▶ Your goal: Copy the lines of the data below word for word, starting with the first line and continuing through the line that contains "nests [545, 749]".

▶ Excerpted records:
***

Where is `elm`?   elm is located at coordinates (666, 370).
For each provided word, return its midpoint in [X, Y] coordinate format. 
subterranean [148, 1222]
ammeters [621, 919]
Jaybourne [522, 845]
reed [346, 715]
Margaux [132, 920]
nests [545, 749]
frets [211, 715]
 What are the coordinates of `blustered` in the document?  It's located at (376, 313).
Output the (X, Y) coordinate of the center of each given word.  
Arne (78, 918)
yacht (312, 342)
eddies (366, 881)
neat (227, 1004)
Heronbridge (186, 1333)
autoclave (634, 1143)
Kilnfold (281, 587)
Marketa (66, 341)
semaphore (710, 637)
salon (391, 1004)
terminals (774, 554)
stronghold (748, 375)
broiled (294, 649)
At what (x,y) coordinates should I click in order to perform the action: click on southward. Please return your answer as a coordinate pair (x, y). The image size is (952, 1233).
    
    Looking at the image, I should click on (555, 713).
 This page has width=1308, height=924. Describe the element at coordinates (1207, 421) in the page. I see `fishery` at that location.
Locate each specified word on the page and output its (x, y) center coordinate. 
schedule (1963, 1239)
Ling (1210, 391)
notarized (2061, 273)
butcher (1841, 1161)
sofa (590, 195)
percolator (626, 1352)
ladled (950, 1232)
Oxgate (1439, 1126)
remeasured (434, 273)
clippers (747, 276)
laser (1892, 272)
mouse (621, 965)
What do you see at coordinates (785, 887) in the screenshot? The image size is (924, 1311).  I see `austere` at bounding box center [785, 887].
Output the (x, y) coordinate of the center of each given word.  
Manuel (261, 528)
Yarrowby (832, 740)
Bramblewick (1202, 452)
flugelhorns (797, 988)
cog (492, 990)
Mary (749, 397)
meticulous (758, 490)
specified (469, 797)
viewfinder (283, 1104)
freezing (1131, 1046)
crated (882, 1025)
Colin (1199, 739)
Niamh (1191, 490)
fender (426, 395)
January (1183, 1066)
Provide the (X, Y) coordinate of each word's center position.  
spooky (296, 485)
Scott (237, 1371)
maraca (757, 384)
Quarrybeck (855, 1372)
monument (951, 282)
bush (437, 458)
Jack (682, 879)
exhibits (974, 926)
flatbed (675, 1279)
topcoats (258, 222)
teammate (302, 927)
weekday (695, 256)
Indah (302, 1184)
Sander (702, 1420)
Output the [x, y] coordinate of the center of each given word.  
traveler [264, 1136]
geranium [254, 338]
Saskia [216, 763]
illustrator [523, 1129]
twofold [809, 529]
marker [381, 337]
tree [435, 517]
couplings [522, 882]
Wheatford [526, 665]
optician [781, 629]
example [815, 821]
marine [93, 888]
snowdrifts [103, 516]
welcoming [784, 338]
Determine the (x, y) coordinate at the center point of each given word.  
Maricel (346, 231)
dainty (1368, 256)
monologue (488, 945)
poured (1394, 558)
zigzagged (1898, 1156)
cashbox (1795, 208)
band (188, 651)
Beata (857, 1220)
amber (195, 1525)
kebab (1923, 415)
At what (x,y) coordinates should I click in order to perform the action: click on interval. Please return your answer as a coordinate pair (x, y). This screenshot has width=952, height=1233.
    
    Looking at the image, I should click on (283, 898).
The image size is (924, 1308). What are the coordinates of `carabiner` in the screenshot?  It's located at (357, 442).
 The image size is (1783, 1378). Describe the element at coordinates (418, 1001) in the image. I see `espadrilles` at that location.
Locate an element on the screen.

***

▶ Reply:
Where is `elm`?   elm is located at coordinates (666, 370).
For each provided word, return its midpoint in [X, Y] coordinate format. 
subterranean [148, 1222]
ammeters [621, 919]
Jaybourne [522, 845]
reed [346, 715]
Margaux [132, 920]
nests [545, 749]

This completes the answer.